● **Work order**: Beginning at the line with "none -> brown 1x2 brick [391,192,467,230]", please repeat each line exactly through the end of the records below, including that first line and the last, but no pictures.

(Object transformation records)
= Beginning of Section =

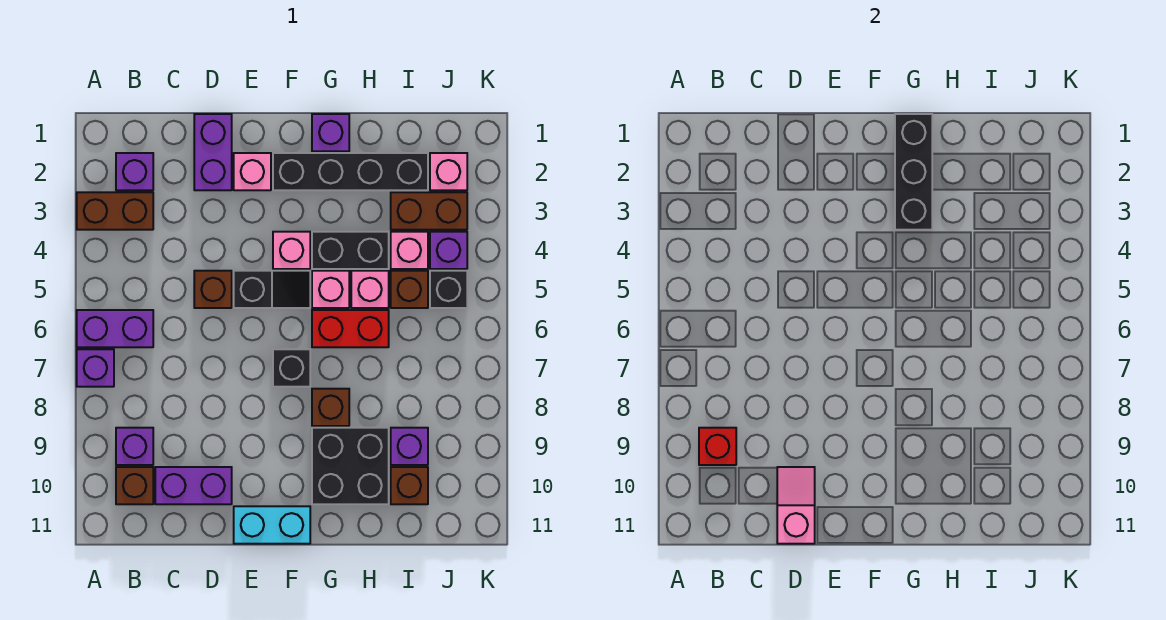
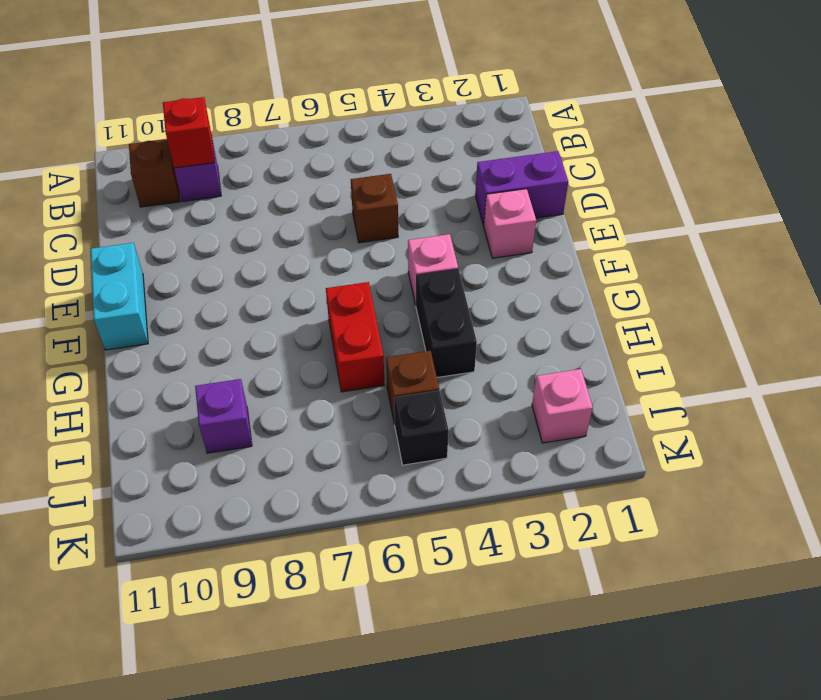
none -> brown 1x2 brick [77,192,153,230]
none -> purple 1x2 brick [77,310,153,347]
none -> purple 1x1 brick [77,349,114,387]
none -> purple 1x1 brick [116,153,153,190]

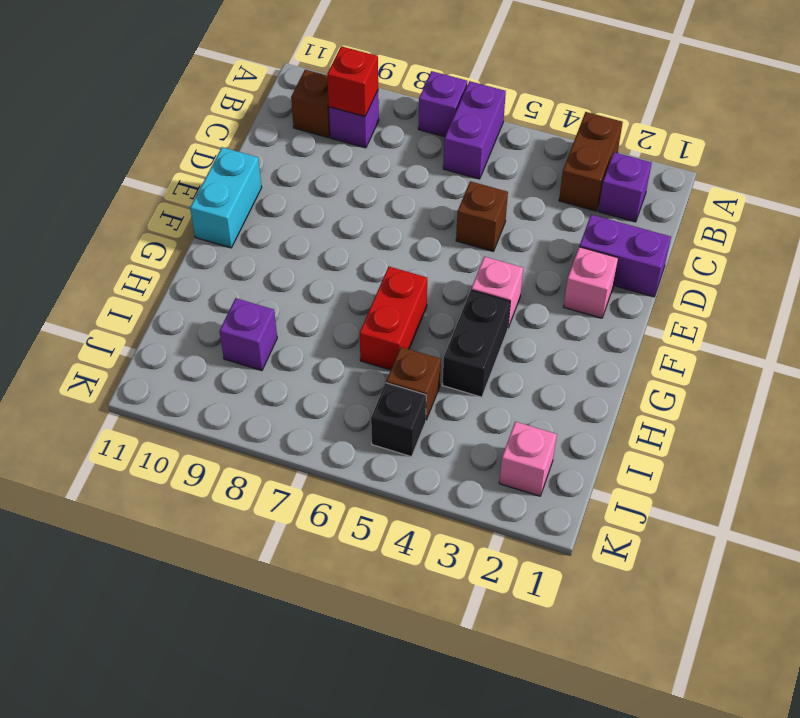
none -> purple 1x2 brick [155,467,232,504]
none -> black 1x2 slope [234,271,310,308]
none -> black 1x4 brick [273,153,428,190]
none -> black 1x1 brick [273,349,310,387]

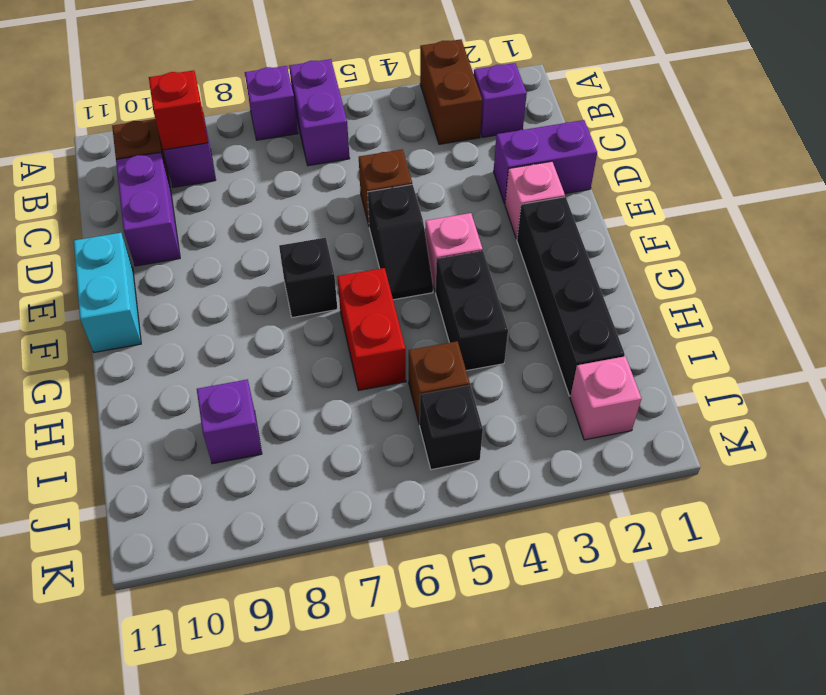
none -> purple 1x1 brick [312,114,349,151]
none -> pink 1x1 brick [312,271,349,308]
none -> brown 1x1 brick [312,389,349,426]
none -> black 2x2 brick [312,428,389,504]

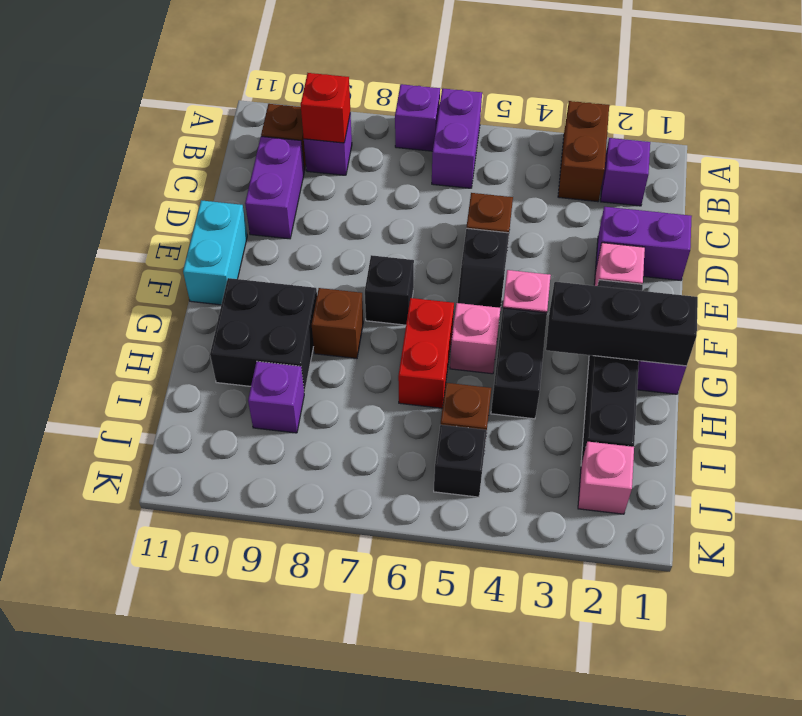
none -> pink 1x1 brick [351,271,389,308]
none -> brown 1x2 brick [391,192,467,230]
none -> pink 1x1 brick [391,232,428,269]
none -> brown 1x1 brick [391,467,428,504]

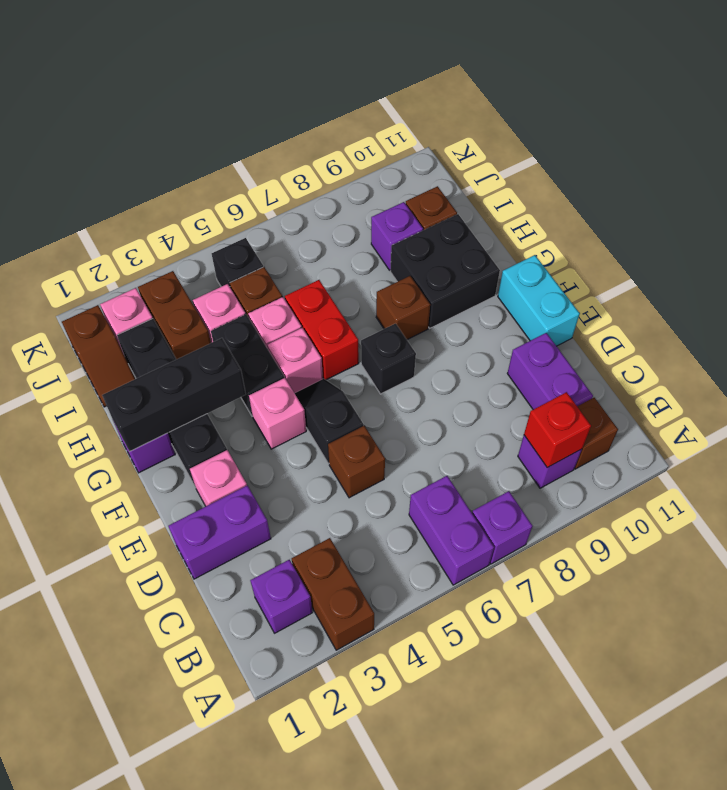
brown 1x2 slope [62,305,135,407] -> none
none -> purple 1x1 brick [430,232,467,269]
none -> pink 1x2 slope [777,467,815,544]

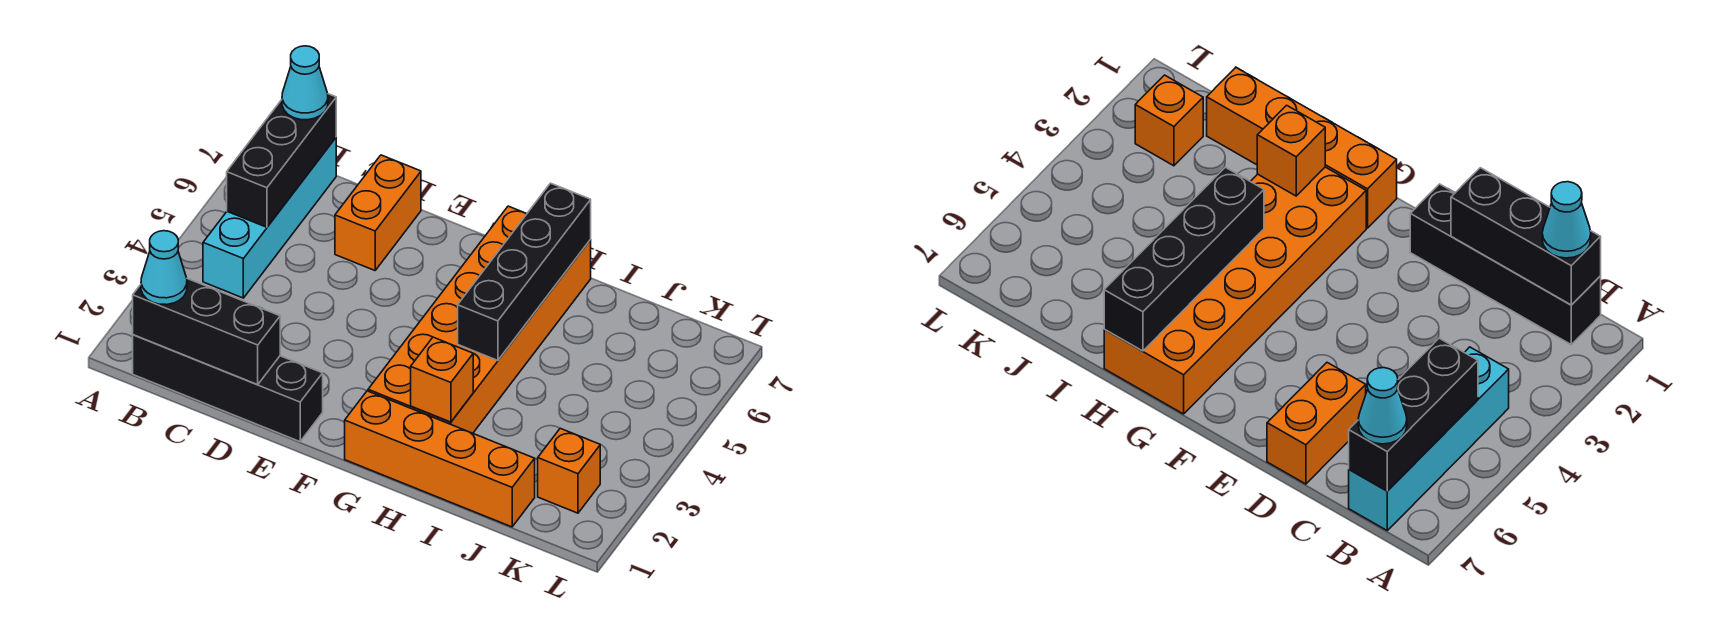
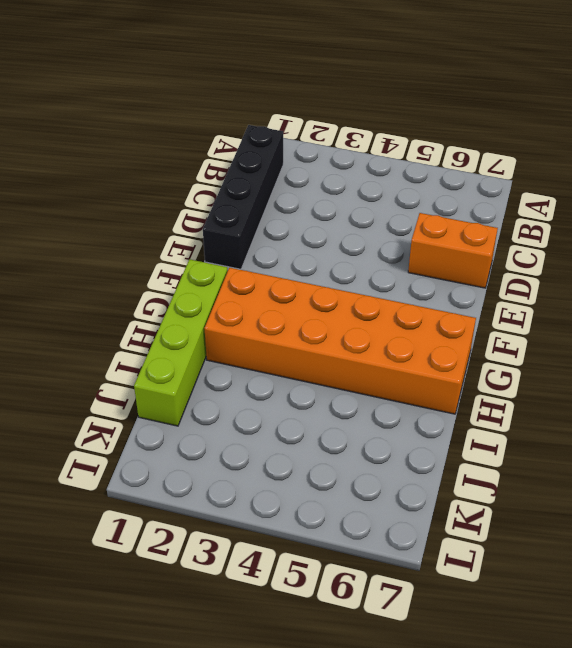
lime 1x4 brick [134,259,228,426] -> orange 1x4 brick [345,391,535,527]
none -> cyan 1x4 brick [203,138,336,298]
none -> orange 1x1 brick [538,428,600,513]
none -> black 1x3 brick [133,279,280,385]

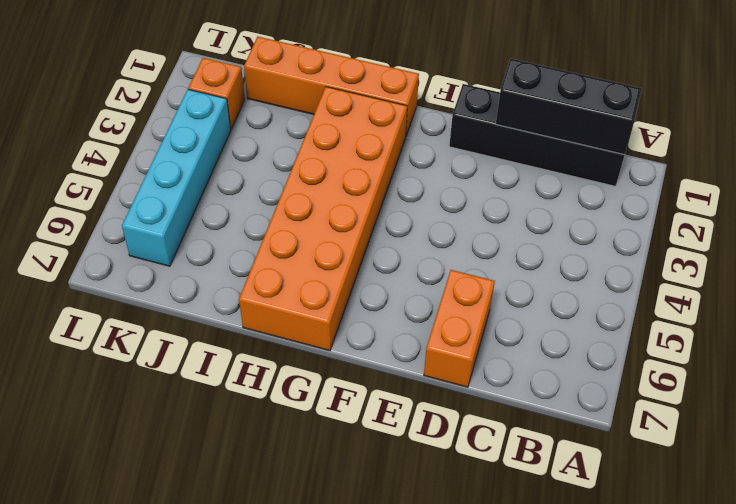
cyan 1x4 brick [122,89,231,266] -> cyan 1x4 brick moved to [203,138,336,298]
none -> black 1x3 brick [227,94,336,227]
none -> orange 1x1 brick [411,337,473,422]
none -> black 1x4 brick [458,183,591,360]

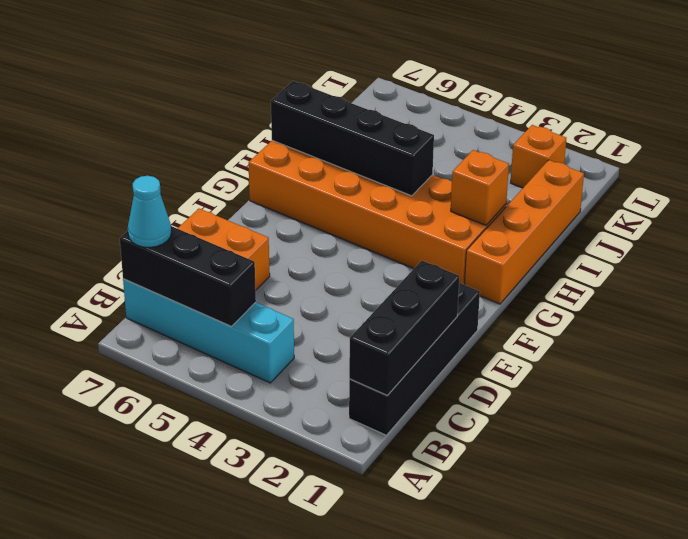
none -> cyan 1x1 cone [141,231,187,305]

= End of Section =

● **Finished exercise**:
none -> brown 1x2 brick [391,192,467,230]
none -> pink 1x1 brick [391,232,428,269]
none -> brown 1x1 brick [391,467,428,504]

brown 1x2 slope [62,305,135,407] -> none
none -> purple 1x1 brick [430,232,467,269]
none -> pink 1x2 slope [777,467,815,544]

lime 1x4 brick [134,259,228,426] -> orange 1x4 brick [345,391,535,527]
none -> cyan 1x4 brick [203,138,336,298]
none -> orange 1x1 brick [538,428,600,513]
none -> black 1x3 brick [133,279,280,385]

cyan 1x4 brick [122,89,231,266] -> cyan 1x4 brick moved to [203,138,336,298]
none -> black 1x3 brick [227,94,336,227]
none -> orange 1x1 brick [411,337,473,422]
none -> black 1x4 brick [458,183,591,360]

none -> cyan 1x1 cone [141,231,187,305]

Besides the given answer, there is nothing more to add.